> **Records shown**
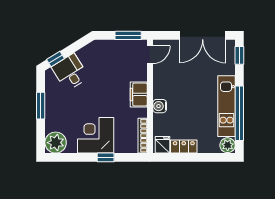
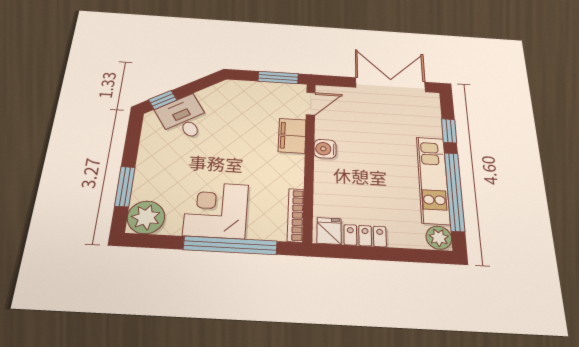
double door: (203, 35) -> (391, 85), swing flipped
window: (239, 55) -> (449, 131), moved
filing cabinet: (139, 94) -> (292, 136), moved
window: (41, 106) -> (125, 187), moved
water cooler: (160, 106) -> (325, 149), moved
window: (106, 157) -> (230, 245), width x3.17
==
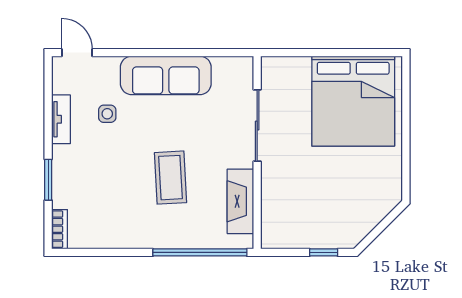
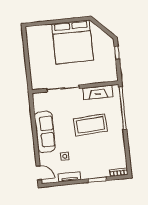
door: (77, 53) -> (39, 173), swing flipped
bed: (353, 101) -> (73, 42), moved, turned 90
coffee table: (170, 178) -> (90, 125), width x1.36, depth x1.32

> **Task goal**
Taking the entries above, print exactly the lines starting at the line with "bed: (353, 101) -> (73, 42), moved, turned 90" and ending at the line with "coffee table: (170, 178)", both included.

> **Worked solution**
bed: (353, 101) -> (73, 42), moved, turned 90
coffee table: (170, 178) -> (90, 125), width x1.36, depth x1.32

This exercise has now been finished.